PROBLEM REQUIREMENTS: Please rewrite the records from the first line through the line containing "purple L-shape at (21, 244): moved", inclusive, with every "semicircle" changed to "half circle" and nothing else altered. Give only those lines.

GIVEN DATA:
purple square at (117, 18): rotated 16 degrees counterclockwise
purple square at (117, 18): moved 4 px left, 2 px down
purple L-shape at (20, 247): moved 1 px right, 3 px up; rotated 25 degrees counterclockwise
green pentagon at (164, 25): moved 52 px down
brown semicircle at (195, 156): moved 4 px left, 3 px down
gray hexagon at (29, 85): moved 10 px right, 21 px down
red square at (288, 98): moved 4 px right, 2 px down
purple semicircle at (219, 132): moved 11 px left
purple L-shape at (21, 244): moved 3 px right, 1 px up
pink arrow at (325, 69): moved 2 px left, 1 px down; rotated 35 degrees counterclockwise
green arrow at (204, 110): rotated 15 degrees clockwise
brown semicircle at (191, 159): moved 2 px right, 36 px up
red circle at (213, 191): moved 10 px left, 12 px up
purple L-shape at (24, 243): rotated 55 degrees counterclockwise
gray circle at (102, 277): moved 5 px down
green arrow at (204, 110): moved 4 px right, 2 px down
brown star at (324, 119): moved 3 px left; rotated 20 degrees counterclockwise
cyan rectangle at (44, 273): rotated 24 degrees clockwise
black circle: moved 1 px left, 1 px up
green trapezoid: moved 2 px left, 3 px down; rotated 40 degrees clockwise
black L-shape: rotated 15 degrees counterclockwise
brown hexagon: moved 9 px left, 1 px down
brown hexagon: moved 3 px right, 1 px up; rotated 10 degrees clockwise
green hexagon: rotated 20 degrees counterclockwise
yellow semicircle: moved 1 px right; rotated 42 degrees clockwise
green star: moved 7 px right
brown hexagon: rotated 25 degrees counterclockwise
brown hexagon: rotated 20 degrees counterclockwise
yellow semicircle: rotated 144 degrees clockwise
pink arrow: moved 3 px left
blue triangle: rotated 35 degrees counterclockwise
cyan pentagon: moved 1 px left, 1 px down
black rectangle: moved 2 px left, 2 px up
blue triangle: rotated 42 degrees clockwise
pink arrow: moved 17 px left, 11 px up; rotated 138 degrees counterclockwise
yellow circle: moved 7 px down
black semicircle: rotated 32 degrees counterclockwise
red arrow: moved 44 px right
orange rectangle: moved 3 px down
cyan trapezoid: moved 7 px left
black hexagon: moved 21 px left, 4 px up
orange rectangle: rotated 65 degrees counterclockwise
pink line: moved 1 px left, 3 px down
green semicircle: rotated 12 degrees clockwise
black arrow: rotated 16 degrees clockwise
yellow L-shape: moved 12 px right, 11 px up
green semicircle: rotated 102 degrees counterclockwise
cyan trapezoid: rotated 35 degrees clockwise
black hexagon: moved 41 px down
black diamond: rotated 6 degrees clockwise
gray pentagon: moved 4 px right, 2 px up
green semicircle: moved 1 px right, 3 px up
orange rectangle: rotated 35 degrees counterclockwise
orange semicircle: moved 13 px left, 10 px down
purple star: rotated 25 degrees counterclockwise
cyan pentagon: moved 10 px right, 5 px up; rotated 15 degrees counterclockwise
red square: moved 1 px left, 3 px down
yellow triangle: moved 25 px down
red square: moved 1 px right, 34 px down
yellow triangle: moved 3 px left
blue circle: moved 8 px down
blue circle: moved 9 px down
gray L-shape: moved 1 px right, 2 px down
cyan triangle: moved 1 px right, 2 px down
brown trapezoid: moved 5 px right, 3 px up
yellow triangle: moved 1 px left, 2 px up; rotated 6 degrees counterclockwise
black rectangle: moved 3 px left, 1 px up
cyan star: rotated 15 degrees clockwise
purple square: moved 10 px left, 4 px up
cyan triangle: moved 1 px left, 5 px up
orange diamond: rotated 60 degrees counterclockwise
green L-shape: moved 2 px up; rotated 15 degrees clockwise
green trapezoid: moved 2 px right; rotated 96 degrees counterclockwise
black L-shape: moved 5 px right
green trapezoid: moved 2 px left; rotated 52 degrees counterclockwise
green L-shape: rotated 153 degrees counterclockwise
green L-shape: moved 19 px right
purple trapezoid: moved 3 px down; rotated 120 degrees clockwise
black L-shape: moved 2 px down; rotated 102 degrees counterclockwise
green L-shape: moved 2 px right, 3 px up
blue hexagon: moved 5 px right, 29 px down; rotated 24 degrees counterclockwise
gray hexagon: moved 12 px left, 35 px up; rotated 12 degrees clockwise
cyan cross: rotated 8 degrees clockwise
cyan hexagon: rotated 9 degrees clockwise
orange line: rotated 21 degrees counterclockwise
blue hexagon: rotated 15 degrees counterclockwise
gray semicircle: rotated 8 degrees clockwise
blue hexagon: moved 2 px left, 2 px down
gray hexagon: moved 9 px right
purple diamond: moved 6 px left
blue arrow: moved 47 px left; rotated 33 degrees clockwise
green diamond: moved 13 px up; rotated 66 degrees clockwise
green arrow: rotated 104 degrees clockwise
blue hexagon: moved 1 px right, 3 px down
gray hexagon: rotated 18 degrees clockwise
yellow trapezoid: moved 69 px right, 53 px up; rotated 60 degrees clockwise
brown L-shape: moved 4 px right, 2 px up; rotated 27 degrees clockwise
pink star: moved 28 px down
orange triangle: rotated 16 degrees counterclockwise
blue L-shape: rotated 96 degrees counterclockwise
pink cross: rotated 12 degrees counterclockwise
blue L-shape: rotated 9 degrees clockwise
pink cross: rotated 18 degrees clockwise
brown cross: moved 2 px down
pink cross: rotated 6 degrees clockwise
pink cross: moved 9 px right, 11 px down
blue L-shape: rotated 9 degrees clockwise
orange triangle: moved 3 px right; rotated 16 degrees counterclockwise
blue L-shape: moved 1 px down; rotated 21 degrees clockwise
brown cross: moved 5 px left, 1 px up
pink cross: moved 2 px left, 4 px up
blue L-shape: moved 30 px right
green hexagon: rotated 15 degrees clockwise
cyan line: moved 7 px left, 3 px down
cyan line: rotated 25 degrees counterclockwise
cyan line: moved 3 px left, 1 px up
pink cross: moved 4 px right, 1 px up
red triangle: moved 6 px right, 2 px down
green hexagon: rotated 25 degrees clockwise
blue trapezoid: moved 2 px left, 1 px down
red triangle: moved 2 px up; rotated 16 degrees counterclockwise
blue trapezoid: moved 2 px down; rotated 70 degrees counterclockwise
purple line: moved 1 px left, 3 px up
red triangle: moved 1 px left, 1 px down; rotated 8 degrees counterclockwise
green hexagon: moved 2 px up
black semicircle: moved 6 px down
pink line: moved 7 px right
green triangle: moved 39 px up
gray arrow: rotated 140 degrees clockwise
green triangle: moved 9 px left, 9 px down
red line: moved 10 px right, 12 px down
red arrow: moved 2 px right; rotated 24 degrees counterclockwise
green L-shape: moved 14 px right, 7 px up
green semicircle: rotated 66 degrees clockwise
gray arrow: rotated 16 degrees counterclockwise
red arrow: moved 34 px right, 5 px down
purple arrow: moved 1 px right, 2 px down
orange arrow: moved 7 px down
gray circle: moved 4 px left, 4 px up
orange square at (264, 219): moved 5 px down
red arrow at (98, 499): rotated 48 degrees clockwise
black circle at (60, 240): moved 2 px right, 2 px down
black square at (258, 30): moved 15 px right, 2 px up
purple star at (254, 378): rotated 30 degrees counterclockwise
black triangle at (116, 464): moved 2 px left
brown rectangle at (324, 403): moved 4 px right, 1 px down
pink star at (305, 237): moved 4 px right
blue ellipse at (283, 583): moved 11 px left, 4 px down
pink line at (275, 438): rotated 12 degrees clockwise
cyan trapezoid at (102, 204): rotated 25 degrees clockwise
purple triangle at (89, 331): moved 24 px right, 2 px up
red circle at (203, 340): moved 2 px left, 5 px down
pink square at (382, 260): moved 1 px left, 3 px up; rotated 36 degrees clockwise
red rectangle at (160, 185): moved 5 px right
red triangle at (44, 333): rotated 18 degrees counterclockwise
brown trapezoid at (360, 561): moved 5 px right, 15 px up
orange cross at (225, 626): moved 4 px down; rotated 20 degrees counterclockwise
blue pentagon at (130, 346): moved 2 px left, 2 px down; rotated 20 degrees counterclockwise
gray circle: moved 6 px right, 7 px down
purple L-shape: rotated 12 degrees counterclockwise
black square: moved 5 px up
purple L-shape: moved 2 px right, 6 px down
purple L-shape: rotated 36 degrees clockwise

FULL SOLUTION:
purple square at (117, 18): rotated 16 degrees counterclockwise
purple square at (117, 18): moved 4 px left, 2 px down
purple L-shape at (20, 247): moved 1 px right, 3 px up; rotated 25 degrees counterclockwise
green pentagon at (164, 25): moved 52 px down
brown half circle at (195, 156): moved 4 px left, 3 px down
gray hexagon at (29, 85): moved 10 px right, 21 px down
red square at (288, 98): moved 4 px right, 2 px down
purple half circle at (219, 132): moved 11 px left
purple L-shape at (21, 244): moved 3 px right, 1 px up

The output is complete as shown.